**Activity**
Your answer should repeat every line of the records below in which the word "nekifazik" appears.

**Listed records**
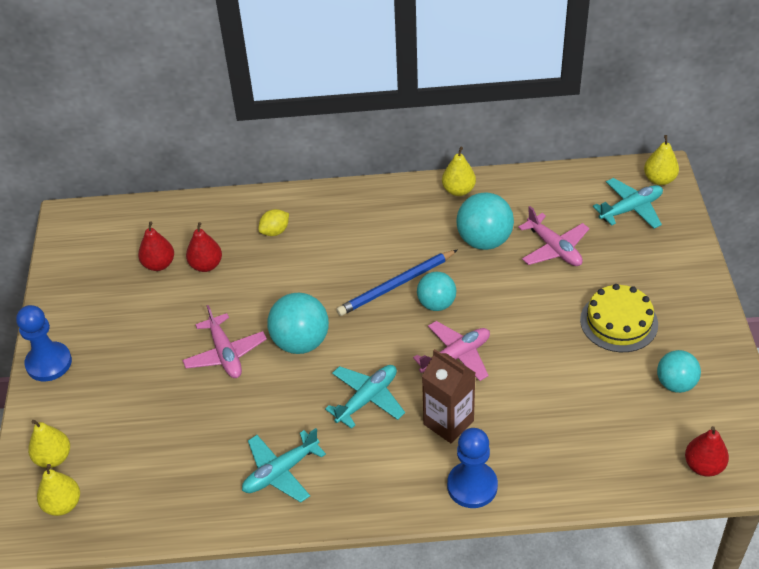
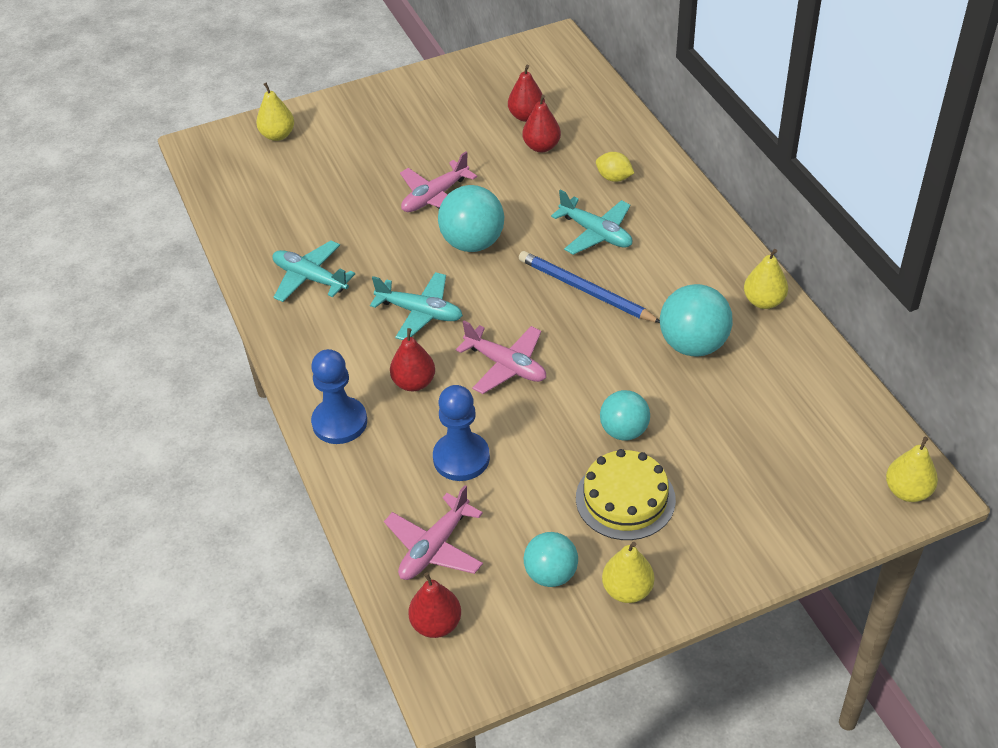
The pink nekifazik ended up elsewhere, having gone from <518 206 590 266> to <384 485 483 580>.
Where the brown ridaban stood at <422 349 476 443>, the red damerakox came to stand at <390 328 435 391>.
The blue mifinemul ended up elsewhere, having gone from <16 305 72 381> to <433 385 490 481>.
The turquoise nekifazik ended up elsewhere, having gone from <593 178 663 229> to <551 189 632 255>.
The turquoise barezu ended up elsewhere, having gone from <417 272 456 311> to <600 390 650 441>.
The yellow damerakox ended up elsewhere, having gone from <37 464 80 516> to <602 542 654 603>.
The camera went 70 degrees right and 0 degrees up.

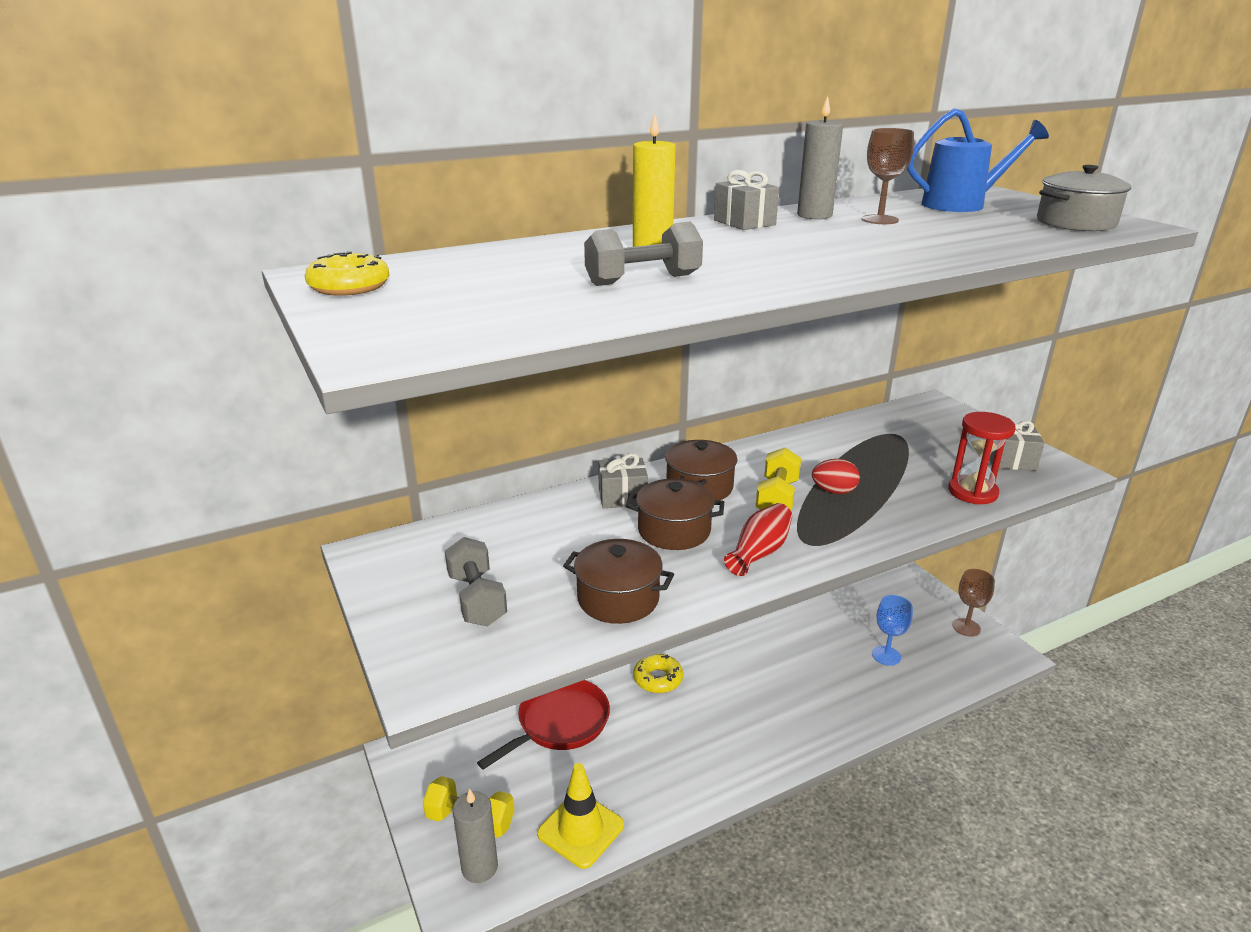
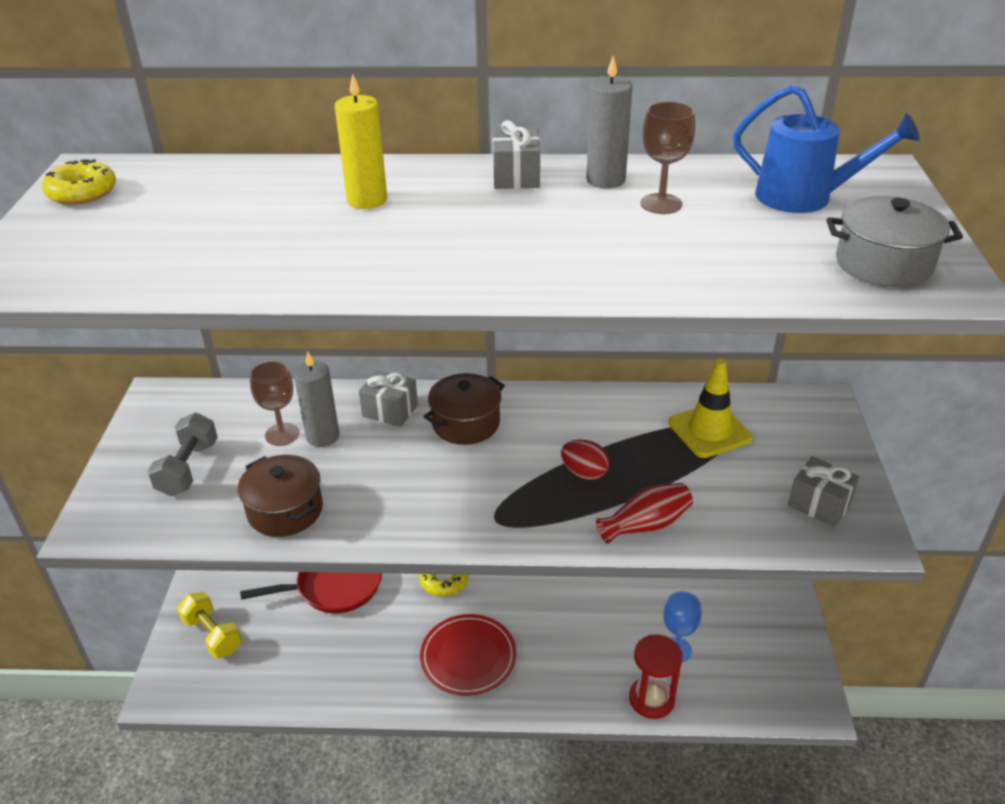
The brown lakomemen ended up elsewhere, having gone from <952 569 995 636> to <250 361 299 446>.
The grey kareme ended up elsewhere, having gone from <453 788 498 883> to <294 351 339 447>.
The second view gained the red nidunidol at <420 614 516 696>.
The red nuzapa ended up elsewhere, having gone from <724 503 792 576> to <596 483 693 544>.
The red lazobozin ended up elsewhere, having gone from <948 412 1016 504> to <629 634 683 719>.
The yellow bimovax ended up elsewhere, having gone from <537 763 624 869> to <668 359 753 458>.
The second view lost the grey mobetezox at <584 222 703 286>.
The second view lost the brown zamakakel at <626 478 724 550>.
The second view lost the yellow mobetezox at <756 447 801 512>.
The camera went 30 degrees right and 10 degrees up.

==

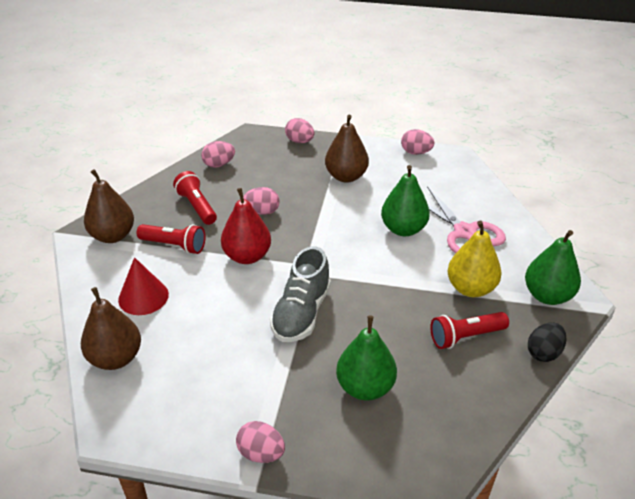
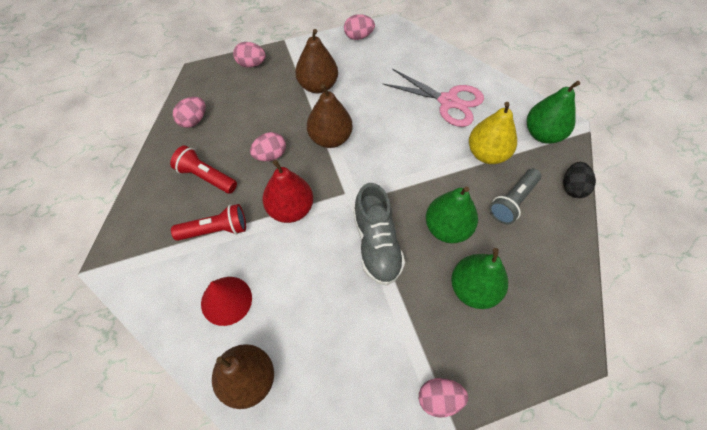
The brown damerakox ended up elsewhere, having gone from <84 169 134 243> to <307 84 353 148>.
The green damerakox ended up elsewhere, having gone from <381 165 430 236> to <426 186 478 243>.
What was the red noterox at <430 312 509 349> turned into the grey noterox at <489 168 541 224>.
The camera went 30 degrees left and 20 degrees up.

---

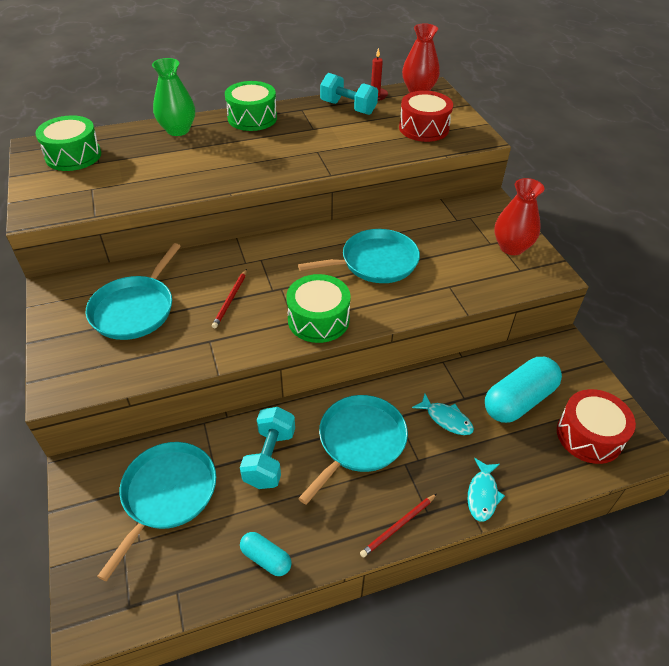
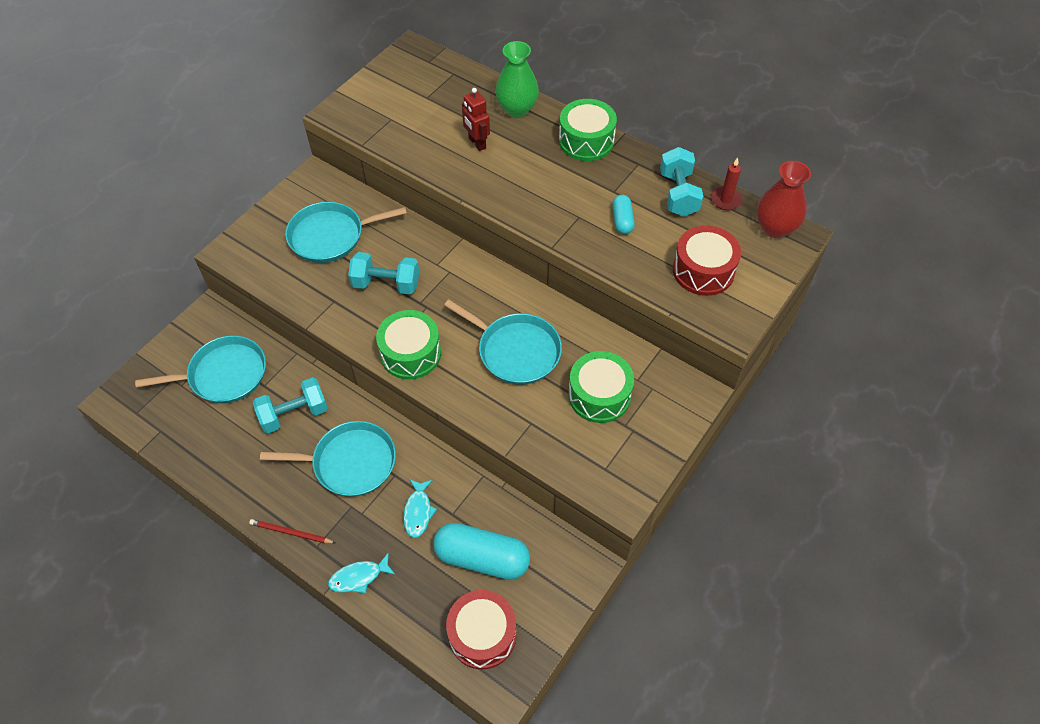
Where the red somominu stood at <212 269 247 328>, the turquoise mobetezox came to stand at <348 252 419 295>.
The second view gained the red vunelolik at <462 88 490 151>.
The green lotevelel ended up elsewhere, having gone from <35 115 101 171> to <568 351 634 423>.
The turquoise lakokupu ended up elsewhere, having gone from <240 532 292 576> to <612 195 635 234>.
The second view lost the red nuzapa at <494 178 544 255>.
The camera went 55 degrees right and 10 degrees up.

**Response to this task**
The pink nekifazik ended up elsewhere, having gone from <518 206 590 266> to <384 485 483 580>.
The turquoise nekifazik ended up elsewhere, having gone from <593 178 663 229> to <551 189 632 255>.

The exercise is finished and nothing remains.